- [MATERIAL FOR THIS EXERCISE]
>>

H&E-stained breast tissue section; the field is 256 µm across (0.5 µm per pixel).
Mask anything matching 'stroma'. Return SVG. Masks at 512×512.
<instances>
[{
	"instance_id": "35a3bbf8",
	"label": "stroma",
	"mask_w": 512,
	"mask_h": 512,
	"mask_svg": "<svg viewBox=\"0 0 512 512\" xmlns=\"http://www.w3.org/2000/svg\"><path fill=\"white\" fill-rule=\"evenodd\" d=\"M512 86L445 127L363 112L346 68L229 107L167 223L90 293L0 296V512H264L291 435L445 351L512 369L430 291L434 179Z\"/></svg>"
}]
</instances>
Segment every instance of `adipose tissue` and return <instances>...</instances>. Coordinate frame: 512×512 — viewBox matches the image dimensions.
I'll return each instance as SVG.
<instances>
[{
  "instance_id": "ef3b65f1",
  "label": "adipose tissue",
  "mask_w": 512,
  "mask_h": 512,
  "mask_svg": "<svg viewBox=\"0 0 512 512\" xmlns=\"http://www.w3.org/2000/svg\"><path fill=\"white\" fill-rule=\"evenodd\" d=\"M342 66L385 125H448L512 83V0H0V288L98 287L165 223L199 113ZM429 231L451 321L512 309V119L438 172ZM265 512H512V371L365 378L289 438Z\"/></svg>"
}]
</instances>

<<

- [REQUIRED TASK] Output each record exactly, leaving nothing out.

- [EXERCISE RESPONSE]
H&E-stained breast tissue section; the field is 256 µm across (0.5 µm per pixel).
Mask anything matching 'stroma'. Return SVG. Masks at 512×512.
<instances>
[{
	"instance_id": "35a3bbf8",
	"label": "stroma",
	"mask_w": 512,
	"mask_h": 512,
	"mask_svg": "<svg viewBox=\"0 0 512 512\" xmlns=\"http://www.w3.org/2000/svg\"><path fill=\"white\" fill-rule=\"evenodd\" d=\"M512 86L445 127L363 112L346 68L229 107L167 223L90 293L0 296V512H264L291 435L445 351L512 369L430 291L434 179Z\"/></svg>"
}]
</instances>
Segment every instance of `adipose tissue` and return <instances>...</instances>. Coordinate frame: 512×512 — viewBox matches the image dimensions.
I'll return each instance as SVG.
<instances>
[{
  "instance_id": "ef3b65f1",
  "label": "adipose tissue",
  "mask_w": 512,
  "mask_h": 512,
  "mask_svg": "<svg viewBox=\"0 0 512 512\" xmlns=\"http://www.w3.org/2000/svg\"><path fill=\"white\" fill-rule=\"evenodd\" d=\"M342 66L385 125H448L512 83V0H0V288L98 287L165 223L199 113ZM429 231L451 321L512 309V119L438 172ZM265 512H512V371L365 378L289 438Z\"/></svg>"
}]
</instances>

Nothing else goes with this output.